* _Problem to solve_:
Reproduce the records word for word, with nothing left out.

※

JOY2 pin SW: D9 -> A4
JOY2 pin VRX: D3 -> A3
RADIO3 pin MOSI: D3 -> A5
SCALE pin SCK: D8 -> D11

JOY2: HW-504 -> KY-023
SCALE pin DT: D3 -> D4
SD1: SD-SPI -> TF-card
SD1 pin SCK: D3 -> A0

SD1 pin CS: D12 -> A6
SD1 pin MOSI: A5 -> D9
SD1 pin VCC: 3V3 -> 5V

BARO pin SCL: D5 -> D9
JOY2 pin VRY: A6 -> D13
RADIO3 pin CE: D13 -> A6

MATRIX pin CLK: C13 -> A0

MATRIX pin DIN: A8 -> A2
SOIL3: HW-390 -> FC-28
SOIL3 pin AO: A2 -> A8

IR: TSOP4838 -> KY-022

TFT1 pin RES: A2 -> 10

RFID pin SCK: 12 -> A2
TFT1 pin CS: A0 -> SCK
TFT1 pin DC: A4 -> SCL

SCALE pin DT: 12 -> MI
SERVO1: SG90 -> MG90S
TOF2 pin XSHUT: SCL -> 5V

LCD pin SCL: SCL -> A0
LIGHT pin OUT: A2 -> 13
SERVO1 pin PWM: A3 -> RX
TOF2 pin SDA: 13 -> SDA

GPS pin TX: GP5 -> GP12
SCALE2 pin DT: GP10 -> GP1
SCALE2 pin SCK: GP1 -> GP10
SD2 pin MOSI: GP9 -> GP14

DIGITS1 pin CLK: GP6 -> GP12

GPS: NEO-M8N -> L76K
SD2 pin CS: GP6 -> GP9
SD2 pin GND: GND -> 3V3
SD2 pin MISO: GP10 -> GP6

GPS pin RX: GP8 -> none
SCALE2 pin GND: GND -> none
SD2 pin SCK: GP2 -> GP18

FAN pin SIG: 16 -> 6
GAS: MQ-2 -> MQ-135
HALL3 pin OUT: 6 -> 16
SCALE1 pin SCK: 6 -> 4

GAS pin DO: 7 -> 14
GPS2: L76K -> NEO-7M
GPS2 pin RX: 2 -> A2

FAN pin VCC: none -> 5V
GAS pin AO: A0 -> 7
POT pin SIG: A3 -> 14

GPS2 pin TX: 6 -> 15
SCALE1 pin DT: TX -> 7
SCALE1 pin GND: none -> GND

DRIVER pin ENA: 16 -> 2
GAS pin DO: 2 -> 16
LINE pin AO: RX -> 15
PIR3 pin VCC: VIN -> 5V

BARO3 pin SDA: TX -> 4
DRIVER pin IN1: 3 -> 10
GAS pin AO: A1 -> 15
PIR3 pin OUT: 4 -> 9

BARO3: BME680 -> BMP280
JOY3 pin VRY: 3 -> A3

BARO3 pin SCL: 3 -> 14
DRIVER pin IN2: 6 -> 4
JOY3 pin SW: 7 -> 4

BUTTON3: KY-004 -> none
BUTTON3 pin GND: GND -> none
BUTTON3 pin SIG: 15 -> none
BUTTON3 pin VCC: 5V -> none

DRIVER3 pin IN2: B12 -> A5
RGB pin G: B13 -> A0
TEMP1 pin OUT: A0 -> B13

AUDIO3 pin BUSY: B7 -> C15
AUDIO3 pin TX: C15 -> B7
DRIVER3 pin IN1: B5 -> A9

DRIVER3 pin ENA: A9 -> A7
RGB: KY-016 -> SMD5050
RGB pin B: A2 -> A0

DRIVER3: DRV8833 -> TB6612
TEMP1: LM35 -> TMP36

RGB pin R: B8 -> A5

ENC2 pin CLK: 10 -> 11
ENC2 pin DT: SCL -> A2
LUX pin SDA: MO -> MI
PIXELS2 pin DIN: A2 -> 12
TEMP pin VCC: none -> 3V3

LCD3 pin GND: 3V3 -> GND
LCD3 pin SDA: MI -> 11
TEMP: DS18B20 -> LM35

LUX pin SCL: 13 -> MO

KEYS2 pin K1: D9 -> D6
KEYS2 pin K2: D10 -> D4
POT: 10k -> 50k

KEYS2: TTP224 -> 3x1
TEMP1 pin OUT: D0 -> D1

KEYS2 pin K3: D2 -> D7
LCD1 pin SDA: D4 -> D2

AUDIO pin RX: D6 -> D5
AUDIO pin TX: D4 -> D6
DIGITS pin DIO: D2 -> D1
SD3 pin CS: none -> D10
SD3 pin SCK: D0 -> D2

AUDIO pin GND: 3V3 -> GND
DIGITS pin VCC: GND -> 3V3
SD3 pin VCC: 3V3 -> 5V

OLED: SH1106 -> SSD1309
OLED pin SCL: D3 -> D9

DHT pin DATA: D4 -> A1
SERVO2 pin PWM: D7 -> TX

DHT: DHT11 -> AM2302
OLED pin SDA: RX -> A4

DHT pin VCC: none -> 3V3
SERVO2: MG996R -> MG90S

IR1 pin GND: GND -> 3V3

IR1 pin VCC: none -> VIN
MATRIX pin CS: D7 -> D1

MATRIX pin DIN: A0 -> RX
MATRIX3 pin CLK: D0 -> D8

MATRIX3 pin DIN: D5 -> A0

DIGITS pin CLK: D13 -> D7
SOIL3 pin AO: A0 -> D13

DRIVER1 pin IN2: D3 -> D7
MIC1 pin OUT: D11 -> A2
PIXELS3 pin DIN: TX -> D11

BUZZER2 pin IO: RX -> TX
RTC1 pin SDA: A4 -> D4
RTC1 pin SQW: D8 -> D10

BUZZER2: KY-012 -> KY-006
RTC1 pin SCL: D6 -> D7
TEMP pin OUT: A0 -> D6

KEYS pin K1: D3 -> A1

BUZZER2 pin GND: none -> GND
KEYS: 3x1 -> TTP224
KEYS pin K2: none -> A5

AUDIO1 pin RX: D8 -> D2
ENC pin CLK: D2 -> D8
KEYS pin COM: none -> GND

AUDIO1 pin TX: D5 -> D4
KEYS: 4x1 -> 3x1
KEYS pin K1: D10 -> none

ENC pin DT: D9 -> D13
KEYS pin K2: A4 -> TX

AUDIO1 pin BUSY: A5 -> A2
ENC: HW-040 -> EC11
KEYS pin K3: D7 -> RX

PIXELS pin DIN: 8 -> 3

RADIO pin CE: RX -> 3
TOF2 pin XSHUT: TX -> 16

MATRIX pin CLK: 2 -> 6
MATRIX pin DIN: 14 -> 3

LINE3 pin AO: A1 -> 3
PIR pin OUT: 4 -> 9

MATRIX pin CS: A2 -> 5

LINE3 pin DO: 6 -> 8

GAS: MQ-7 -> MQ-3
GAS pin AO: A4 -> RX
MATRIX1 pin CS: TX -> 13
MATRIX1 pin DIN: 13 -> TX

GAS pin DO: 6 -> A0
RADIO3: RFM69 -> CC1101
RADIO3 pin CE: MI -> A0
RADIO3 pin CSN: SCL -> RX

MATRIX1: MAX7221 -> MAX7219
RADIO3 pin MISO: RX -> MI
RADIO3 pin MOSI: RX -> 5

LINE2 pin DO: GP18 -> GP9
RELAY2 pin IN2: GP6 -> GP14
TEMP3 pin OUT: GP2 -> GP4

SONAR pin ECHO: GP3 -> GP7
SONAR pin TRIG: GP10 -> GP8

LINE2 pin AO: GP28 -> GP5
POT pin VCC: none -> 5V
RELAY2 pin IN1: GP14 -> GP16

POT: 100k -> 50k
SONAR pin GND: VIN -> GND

※

* _Response to the exercise_:
JOY2 pin SW: D9 -> A4
JOY2 pin VRX: D3 -> A3
RADIO3 pin MOSI: D3 -> A5
SCALE pin SCK: D8 -> D11

JOY2: HW-504 -> KY-023
SCALE pin DT: D3 -> D4
SD1: SD-SPI -> TF-card
SD1 pin SCK: D3 -> A0

SD1 pin CS: D12 -> A6
SD1 pin MOSI: A5 -> D9
SD1 pin VCC: 3V3 -> 5V

BARO pin SCL: D5 -> D9
JOY2 pin VRY: A6 -> D13
RADIO3 pin CE: D13 -> A6

MATRIX pin CLK: C13 -> A0

MATRIX pin DIN: A8 -> A2
SOIL3: HW-390 -> FC-28
SOIL3 pin AO: A2 -> A8

IR: TSOP4838 -> KY-022

TFT1 pin RES: A2 -> 10

RFID pin SCK: 12 -> A2
TFT1 pin CS: A0 -> SCK
TFT1 pin DC: A4 -> SCL

SCALE pin DT: 12 -> MI
SERVO1: SG90 -> MG90S
TOF2 pin XSHUT: SCL -> 5V

LCD pin SCL: SCL -> A0
LIGHT pin OUT: A2 -> 13
SERVO1 pin PWM: A3 -> RX
TOF2 pin SDA: 13 -> SDA

GPS pin TX: GP5 -> GP12
SCALE2 pin DT: GP10 -> GP1
SCALE2 pin SCK: GP1 -> GP10
SD2 pin MOSI: GP9 -> GP14

DIGITS1 pin CLK: GP6 -> GP12

GPS: NEO-M8N -> L76K
SD2 pin CS: GP6 -> GP9
SD2 pin GND: GND -> 3V3
SD2 pin MISO: GP10 -> GP6

GPS pin RX: GP8 -> none
SCALE2 pin GND: GND -> none
SD2 pin SCK: GP2 -> GP18

FAN pin SIG: 16 -> 6
GAS: MQ-2 -> MQ-135
HALL3 pin OUT: 6 -> 16
SCALE1 pin SCK: 6 -> 4

GAS pin DO: 7 -> 14
GPS2: L76K -> NEO-7M
GPS2 pin RX: 2 -> A2

FAN pin VCC: none -> 5V
GAS pin AO: A0 -> 7
POT pin SIG: A3 -> 14

GPS2 pin TX: 6 -> 15
SCALE1 pin DT: TX -> 7
SCALE1 pin GND: none -> GND

DRIVER pin ENA: 16 -> 2
GAS pin DO: 2 -> 16
LINE pin AO: RX -> 15
PIR3 pin VCC: VIN -> 5V

BARO3 pin SDA: TX -> 4
DRIVER pin IN1: 3 -> 10
GAS pin AO: A1 -> 15
PIR3 pin OUT: 4 -> 9

BARO3: BME680 -> BMP280
JOY3 pin VRY: 3 -> A3

BARO3 pin SCL: 3 -> 14
DRIVER pin IN2: 6 -> 4
JOY3 pin SW: 7 -> 4

BUTTON3: KY-004 -> none
BUTTON3 pin GND: GND -> none
BUTTON3 pin SIG: 15 -> none
BUTTON3 pin VCC: 5V -> none

DRIVER3 pin IN2: B12 -> A5
RGB pin G: B13 -> A0
TEMP1 pin OUT: A0 -> B13

AUDIO3 pin BUSY: B7 -> C15
AUDIO3 pin TX: C15 -> B7
DRIVER3 pin IN1: B5 -> A9

DRIVER3 pin ENA: A9 -> A7
RGB: KY-016 -> SMD5050
RGB pin B: A2 -> A0

DRIVER3: DRV8833 -> TB6612
TEMP1: LM35 -> TMP36

RGB pin R: B8 -> A5

ENC2 pin CLK: 10 -> 11
ENC2 pin DT: SCL -> A2
LUX pin SDA: MO -> MI
PIXELS2 pin DIN: A2 -> 12
TEMP pin VCC: none -> 3V3

LCD3 pin GND: 3V3 -> GND
LCD3 pin SDA: MI -> 11
TEMP: DS18B20 -> LM35

LUX pin SCL: 13 -> MO

KEYS2 pin K1: D9 -> D6
KEYS2 pin K2: D10 -> D4
POT: 10k -> 50k

KEYS2: TTP224 -> 3x1
TEMP1 pin OUT: D0 -> D1

KEYS2 pin K3: D2 -> D7
LCD1 pin SDA: D4 -> D2

AUDIO pin RX: D6 -> D5
AUDIO pin TX: D4 -> D6
DIGITS pin DIO: D2 -> D1
SD3 pin CS: none -> D10
SD3 pin SCK: D0 -> D2

AUDIO pin GND: 3V3 -> GND
DIGITS pin VCC: GND -> 3V3
SD3 pin VCC: 3V3 -> 5V

OLED: SH1106 -> SSD1309
OLED pin SCL: D3 -> D9

DHT pin DATA: D4 -> A1
SERVO2 pin PWM: D7 -> TX

DHT: DHT11 -> AM2302
OLED pin SDA: RX -> A4

DHT pin VCC: none -> 3V3
SERVO2: MG996R -> MG90S

IR1 pin GND: GND -> 3V3

IR1 pin VCC: none -> VIN
MATRIX pin CS: D7 -> D1

MATRIX pin DIN: A0 -> RX
MATRIX3 pin CLK: D0 -> D8

MATRIX3 pin DIN: D5 -> A0

DIGITS pin CLK: D13 -> D7
SOIL3 pin AO: A0 -> D13

DRIVER1 pin IN2: D3 -> D7
MIC1 pin OUT: D11 -> A2
PIXELS3 pin DIN: TX -> D11

BUZZER2 pin IO: RX -> TX
RTC1 pin SDA: A4 -> D4
RTC1 pin SQW: D8 -> D10

BUZZER2: KY-012 -> KY-006
RTC1 pin SCL: D6 -> D7
TEMP pin OUT: A0 -> D6

KEYS pin K1: D3 -> A1

BUZZER2 pin GND: none -> GND
KEYS: 3x1 -> TTP224
KEYS pin K2: none -> A5

AUDIO1 pin RX: D8 -> D2
ENC pin CLK: D2 -> D8
KEYS pin COM: none -> GND

AUDIO1 pin TX: D5 -> D4
KEYS: 4x1 -> 3x1
KEYS pin K1: D10 -> none

ENC pin DT: D9 -> D13
KEYS pin K2: A4 -> TX

AUDIO1 pin BUSY: A5 -> A2
ENC: HW-040 -> EC11
KEYS pin K3: D7 -> RX

PIXELS pin DIN: 8 -> 3

RADIO pin CE: RX -> 3
TOF2 pin XSHUT: TX -> 16

MATRIX pin CLK: 2 -> 6
MATRIX pin DIN: 14 -> 3

LINE3 pin AO: A1 -> 3
PIR pin OUT: 4 -> 9

MATRIX pin CS: A2 -> 5

LINE3 pin DO: 6 -> 8

GAS: MQ-7 -> MQ-3
GAS pin AO: A4 -> RX
MATRIX1 pin CS: TX -> 13
MATRIX1 pin DIN: 13 -> TX

GAS pin DO: 6 -> A0
RADIO3: RFM69 -> CC1101
RADIO3 pin CE: MI -> A0
RADIO3 pin CSN: SCL -> RX

MATRIX1: MAX7221 -> MAX7219
RADIO3 pin MISO: RX -> MI
RADIO3 pin MOSI: RX -> 5

LINE2 pin DO: GP18 -> GP9
RELAY2 pin IN2: GP6 -> GP14
TEMP3 pin OUT: GP2 -> GP4

SONAR pin ECHO: GP3 -> GP7
SONAR pin TRIG: GP10 -> GP8

LINE2 pin AO: GP28 -> GP5
POT pin VCC: none -> 5V
RELAY2 pin IN1: GP14 -> GP16

POT: 100k -> 50k
SONAR pin GND: VIN -> GND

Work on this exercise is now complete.